### Directions for this task
Both end lines count: copy exactly from the line that contains "Wrap output in" to the line that contains "See the attached", and only those lines.

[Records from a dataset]
■ ■ ■ ■
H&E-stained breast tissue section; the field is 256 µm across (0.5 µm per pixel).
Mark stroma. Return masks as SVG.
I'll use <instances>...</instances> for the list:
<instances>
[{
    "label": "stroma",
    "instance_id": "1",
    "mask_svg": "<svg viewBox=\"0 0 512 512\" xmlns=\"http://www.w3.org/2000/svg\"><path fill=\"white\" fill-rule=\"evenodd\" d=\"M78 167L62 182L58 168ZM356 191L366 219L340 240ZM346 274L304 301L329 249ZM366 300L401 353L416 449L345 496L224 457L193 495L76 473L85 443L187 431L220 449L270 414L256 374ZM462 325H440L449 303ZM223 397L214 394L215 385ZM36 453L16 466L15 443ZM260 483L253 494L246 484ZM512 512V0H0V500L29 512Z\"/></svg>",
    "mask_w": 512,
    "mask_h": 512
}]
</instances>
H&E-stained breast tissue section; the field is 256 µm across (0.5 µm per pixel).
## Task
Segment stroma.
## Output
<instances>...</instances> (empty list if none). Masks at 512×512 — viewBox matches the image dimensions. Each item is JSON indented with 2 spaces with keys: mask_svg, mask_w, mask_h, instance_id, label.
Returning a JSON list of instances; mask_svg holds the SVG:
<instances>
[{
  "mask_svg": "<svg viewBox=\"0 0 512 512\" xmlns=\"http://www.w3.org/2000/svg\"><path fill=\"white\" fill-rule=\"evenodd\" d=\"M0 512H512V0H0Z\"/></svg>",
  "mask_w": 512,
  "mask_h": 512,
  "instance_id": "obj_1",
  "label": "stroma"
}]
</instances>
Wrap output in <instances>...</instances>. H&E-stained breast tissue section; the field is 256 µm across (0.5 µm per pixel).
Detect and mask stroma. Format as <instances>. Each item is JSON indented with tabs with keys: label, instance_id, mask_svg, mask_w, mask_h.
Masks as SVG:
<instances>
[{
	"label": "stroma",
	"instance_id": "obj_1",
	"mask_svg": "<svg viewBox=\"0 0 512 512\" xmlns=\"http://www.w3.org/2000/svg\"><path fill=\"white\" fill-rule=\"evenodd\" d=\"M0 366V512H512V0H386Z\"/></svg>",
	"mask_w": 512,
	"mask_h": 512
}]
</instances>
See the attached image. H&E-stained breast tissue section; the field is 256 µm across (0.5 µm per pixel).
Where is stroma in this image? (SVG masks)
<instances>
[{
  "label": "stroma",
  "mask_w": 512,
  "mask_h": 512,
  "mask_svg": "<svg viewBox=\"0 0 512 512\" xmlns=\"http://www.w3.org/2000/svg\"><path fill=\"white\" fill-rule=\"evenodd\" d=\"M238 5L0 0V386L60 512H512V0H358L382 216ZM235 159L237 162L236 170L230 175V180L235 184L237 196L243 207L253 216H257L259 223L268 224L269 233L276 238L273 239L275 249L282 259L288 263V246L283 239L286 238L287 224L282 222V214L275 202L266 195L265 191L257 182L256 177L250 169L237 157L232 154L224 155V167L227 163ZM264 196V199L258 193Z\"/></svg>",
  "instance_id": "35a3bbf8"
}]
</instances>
■ ■ ■ ■
### Response
Wrap output in <instances>...</instances>. H&E-stained breast tissue section; the field is 256 µm across (0.5 µm per pixel).
Detect and mask stroma. Format as <instances>. Each item is JSON indented with tabs with keys: label, instance_id, mask_svg, mask_w, mask_h.
Masks as SVG:
<instances>
[{
	"label": "stroma",
	"instance_id": "obj_1",
	"mask_svg": "<svg viewBox=\"0 0 512 512\" xmlns=\"http://www.w3.org/2000/svg\"><path fill=\"white\" fill-rule=\"evenodd\" d=\"M0 366V512H512V0H386Z\"/></svg>",
	"mask_w": 512,
	"mask_h": 512
}]
</instances>
See the attached image. H&E-stained breast tissue section; the field is 256 µm across (0.5 µm per pixel).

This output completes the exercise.